=== Section Start ===

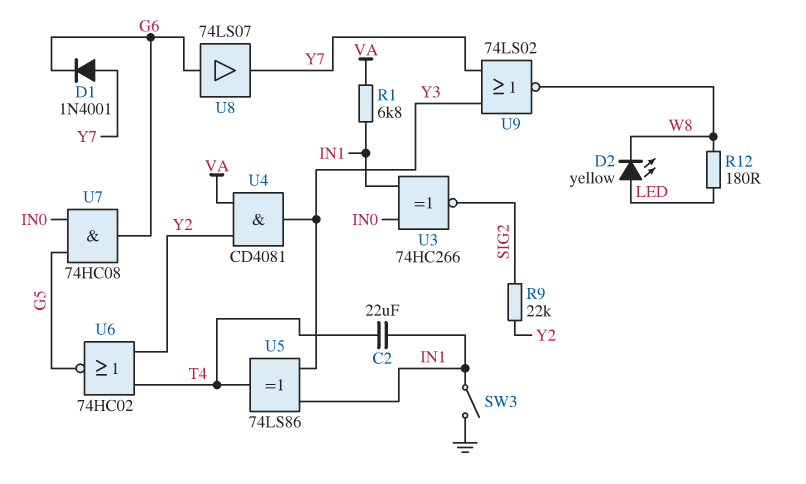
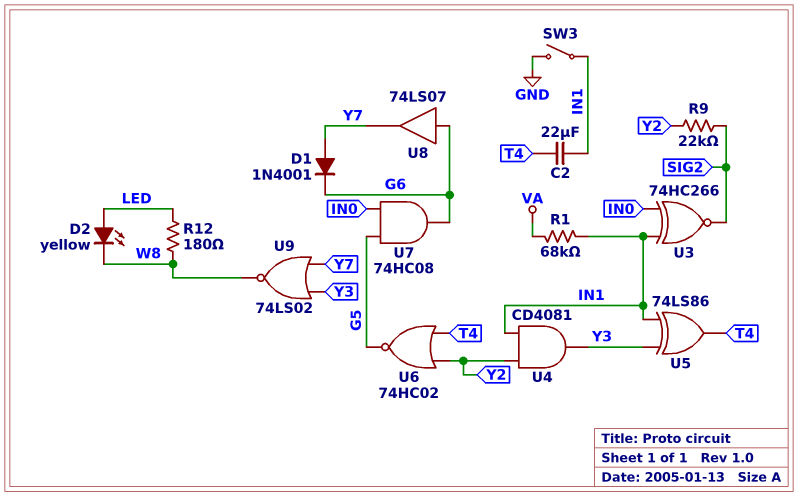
R1: 6.8k (IN1, VA) -> 68k (IN1, VA)
U4: AND CD4081 (in VA, in Y2, out Y3) -> AND CD4081 (in IN1, in Y2, out Y3)

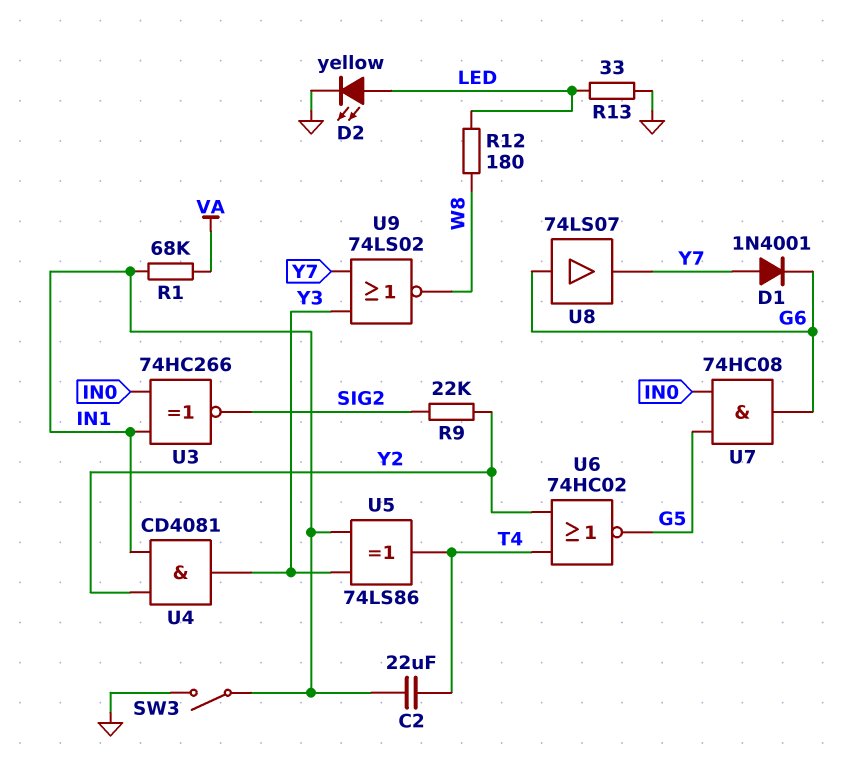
D2: LED yellow (A LED, K W8) -> LED yellow (A LED, K GND)
R13: none -> 33 (GND, LED)

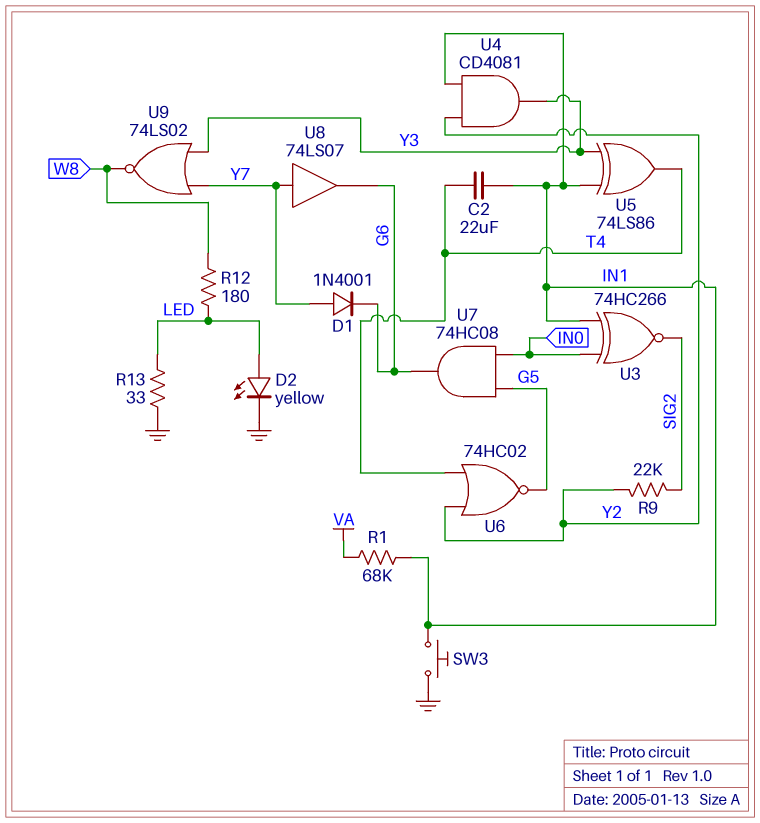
SW3: switch (GND, IN1) -> button (GND, IN1)
U8: buffer 74LS07 (in G6, out Y7) -> buffer 74LS07 (in Y7, out G6)

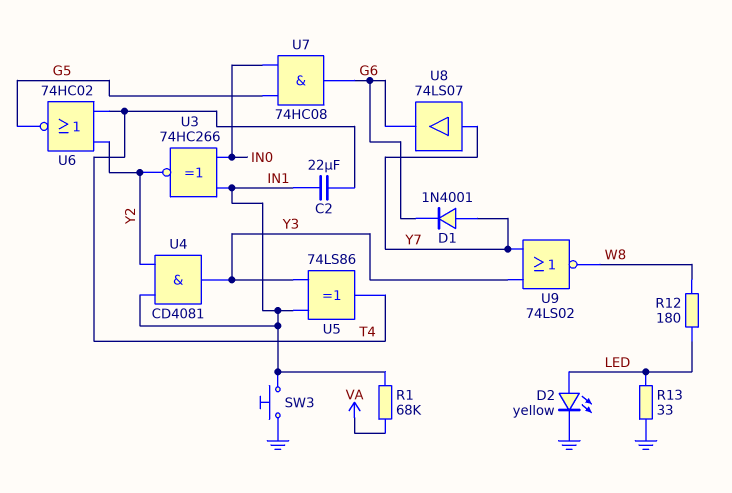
R9: 22k (SIG2, Y2) -> none
U3: XNOR 74HC266 (in IN0, in IN1, out SIG2) -> XNOR 74HC266 (in IN0, in IN1, out Y2)

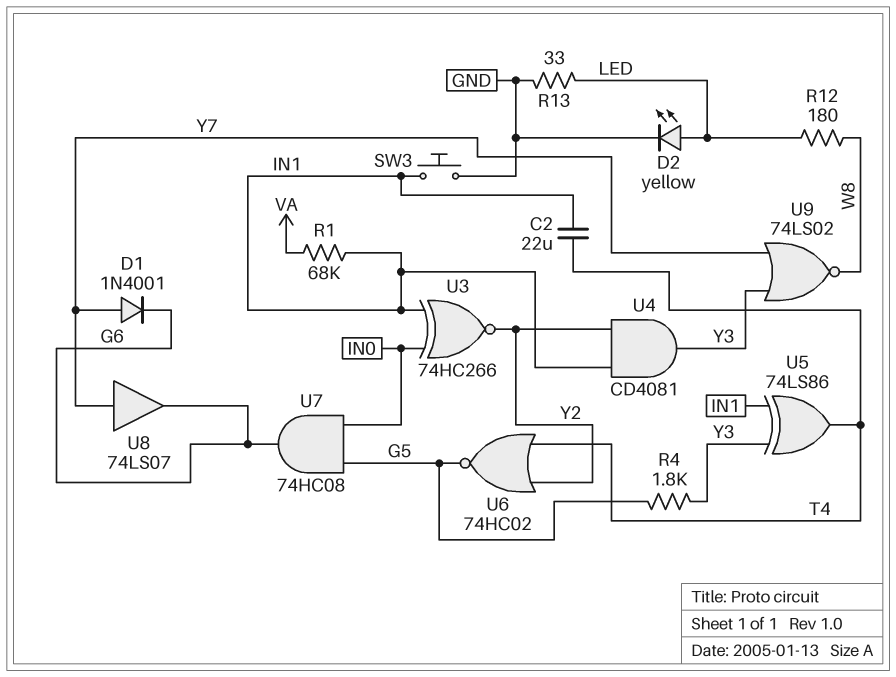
R4: none -> 1.8k (G5, Y3)

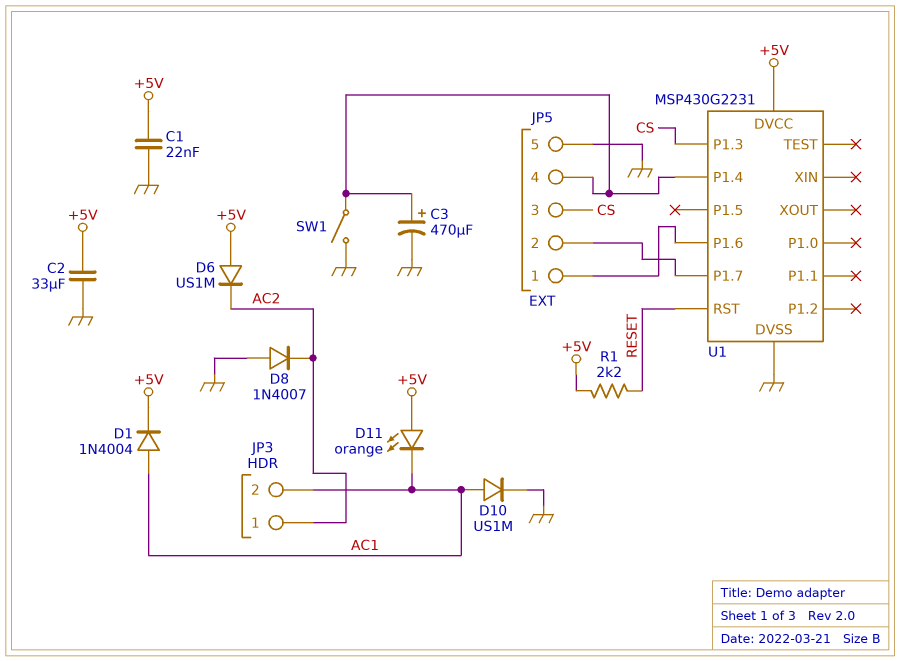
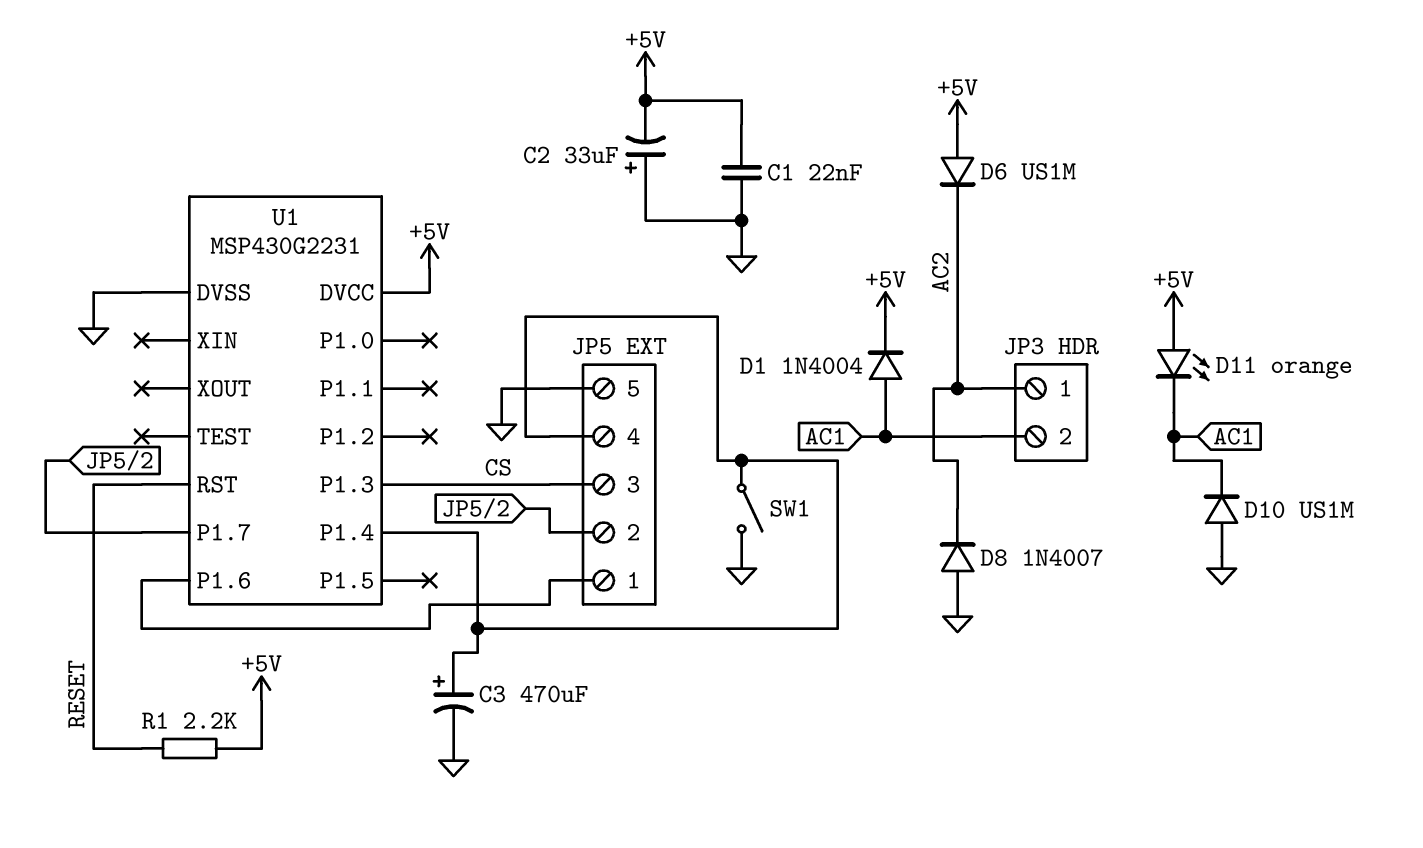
C2: 33uF (+5V, GND) -> 33uF (plus GND, minus +5V)
D10: diode US1M (A AC1, K GND) -> diode US1M (A GND, K AC1)

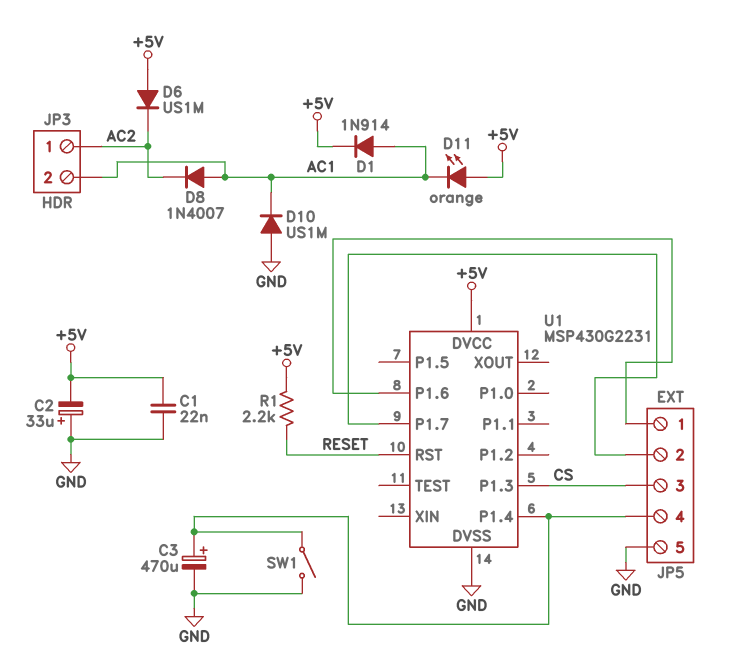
D1: diode 1N4004 (A AC1, K +5V) -> diode 1N914 (A AC1, K +5V)
D8: diode 1N4007 (A GND, K AC2) -> diode 1N4007 (A AC1, K AC2)

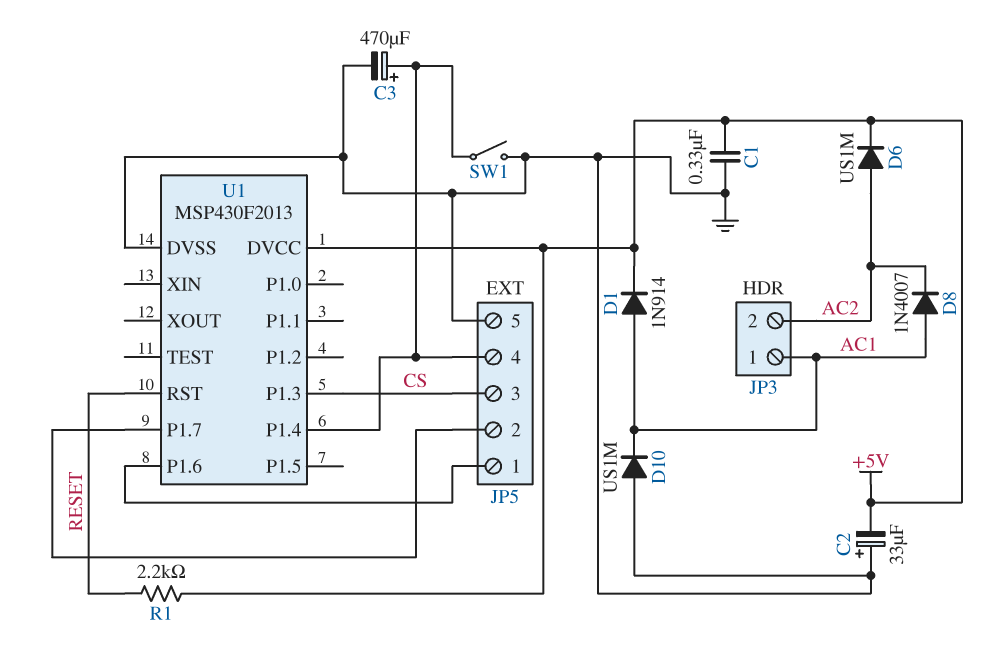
C1: 22nF (+5V, GND) -> 330nF (+5V, GND)
D6: diode US1M (A +5V, K AC2) -> diode US1M (A AC2, K +5V)
D11: LED orange (A +5V, K AC1) -> none
JP3 pin 1: AC2 -> AC1
JP3 pin 2: AC1 -> AC2
U1: MSP430G2231 -> MSP430F2013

=== Section End ===

Would you copy each line above exactly as given, dropping any images?

R1: 6.8k (IN1, VA) -> 68k (IN1, VA)
U4: AND CD4081 (in VA, in Y2, out Y3) -> AND CD4081 (in IN1, in Y2, out Y3)

D2: LED yellow (A LED, K W8) -> LED yellow (A LED, K GND)
R13: none -> 33 (GND, LED)

SW3: switch (GND, IN1) -> button (GND, IN1)
U8: buffer 74LS07 (in G6, out Y7) -> buffer 74LS07 (in Y7, out G6)

R9: 22k (SIG2, Y2) -> none
U3: XNOR 74HC266 (in IN0, in IN1, out SIG2) -> XNOR 74HC266 (in IN0, in IN1, out Y2)

R4: none -> 1.8k (G5, Y3)

C2: 33uF (+5V, GND) -> 33uF (plus GND, minus +5V)
D10: diode US1M (A AC1, K GND) -> diode US1M (A GND, K AC1)

D1: diode 1N4004 (A AC1, K +5V) -> diode 1N914 (A AC1, K +5V)
D8: diode 1N4007 (A GND, K AC2) -> diode 1N4007 (A AC1, K AC2)

C1: 22nF (+5V, GND) -> 330nF (+5V, GND)
D6: diode US1M (A +5V, K AC2) -> diode US1M (A AC2, K +5V)
D11: LED orange (A +5V, K AC1) -> none
JP3 pin 1: AC2 -> AC1
JP3 pin 2: AC1 -> AC2
U1: MSP430G2231 -> MSP430F2013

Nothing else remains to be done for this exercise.